▶ WORK INSTRUCTION
Could you please write out each line of the records exactly, minus the pictures?

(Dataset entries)
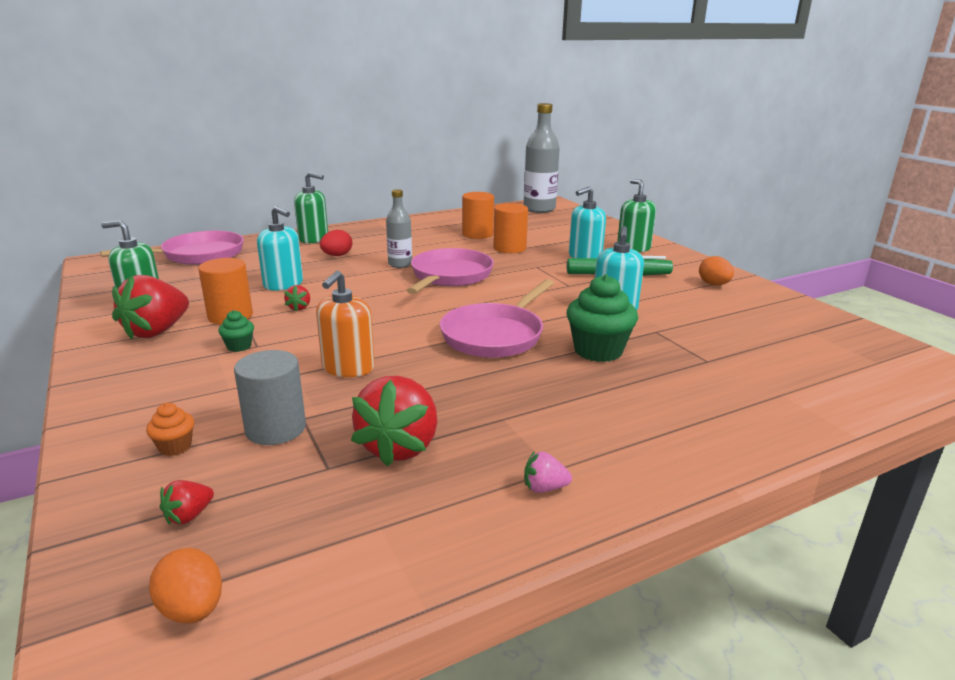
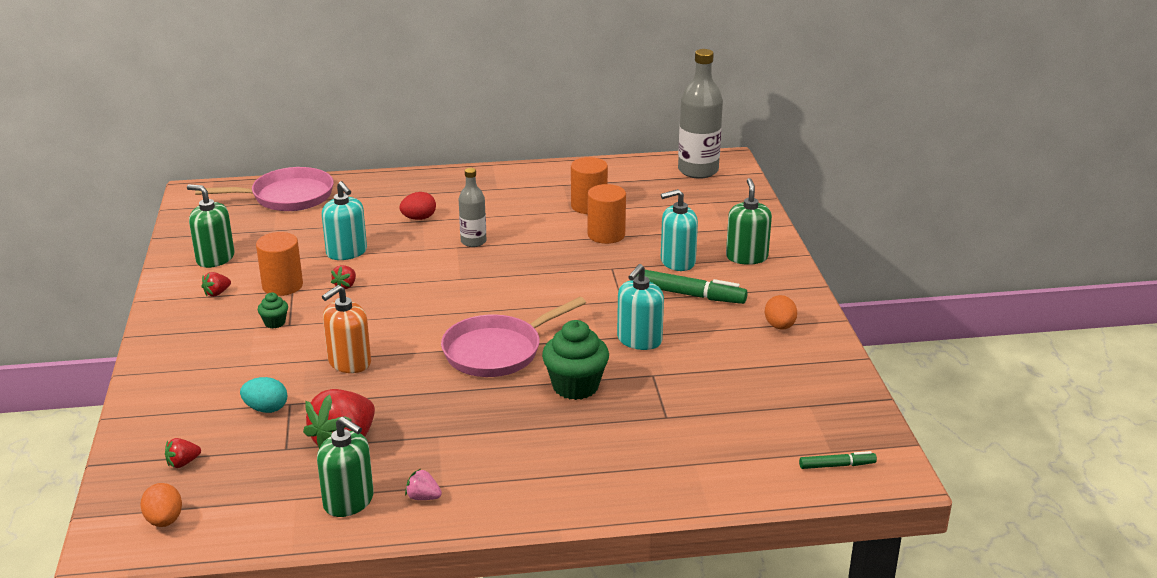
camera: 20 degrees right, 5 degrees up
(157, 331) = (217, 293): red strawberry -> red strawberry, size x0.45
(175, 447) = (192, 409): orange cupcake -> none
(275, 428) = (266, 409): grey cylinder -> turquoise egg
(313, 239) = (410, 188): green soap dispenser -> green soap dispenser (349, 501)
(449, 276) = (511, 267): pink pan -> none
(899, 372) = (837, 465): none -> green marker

▶ RESPONSE BOX
camera: 20 degrees right, 5 degrees up
(157, 331) = (217, 293): red strawberry -> red strawberry, size x0.45
(175, 447) = (192, 409): orange cupcake -> none
(275, 428) = (266, 409): grey cylinder -> turquoise egg
(313, 239) = (410, 188): green soap dispenser -> green soap dispenser (349, 501)
(449, 276) = (511, 267): pink pan -> none
(899, 372) = (837, 465): none -> green marker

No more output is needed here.